> [RECORDED INFORMATION]
[Start of Attachment]

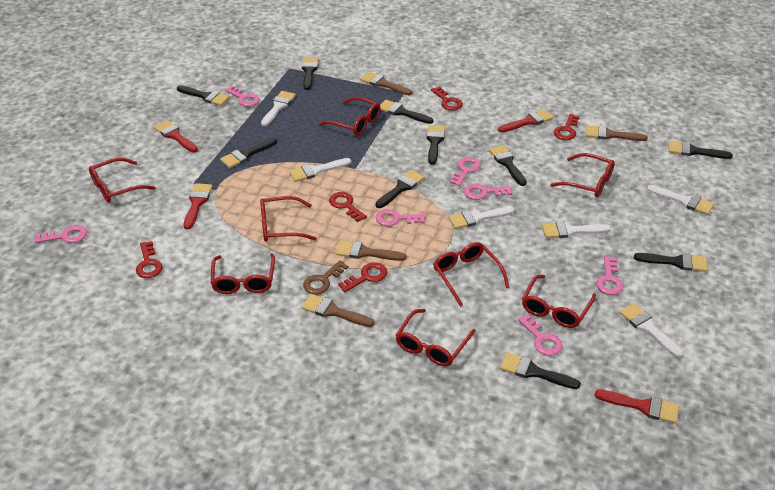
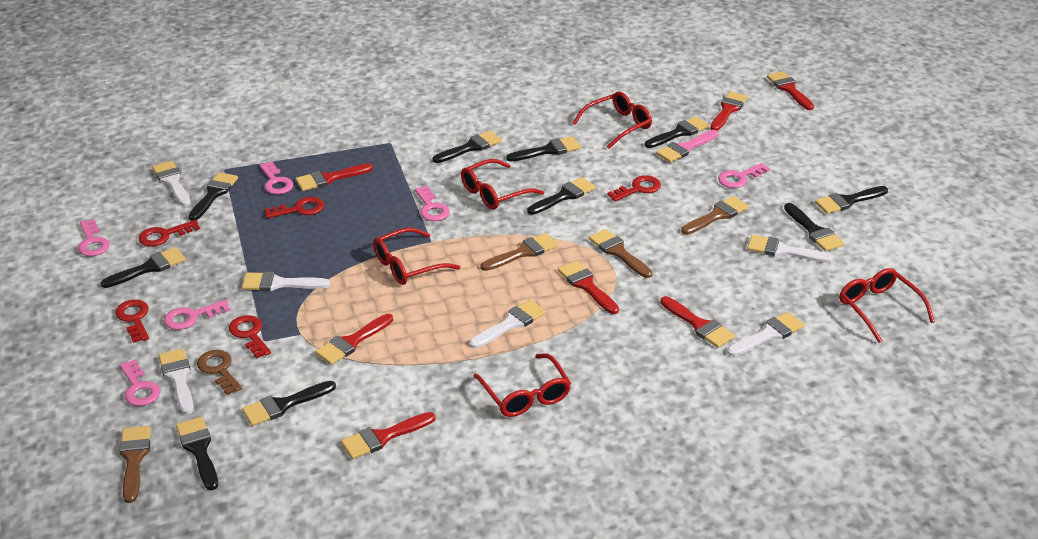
pink brush: 0 -> 1
pink key: 7 -> 6
red brush: 4 -> 7
red glasses: 8 -> 5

[End of Attachment]

Transcribe the data exactly and leave no picture in the copy.

pink brush: 0 -> 1
pink key: 7 -> 6
red brush: 4 -> 7
red glasses: 8 -> 5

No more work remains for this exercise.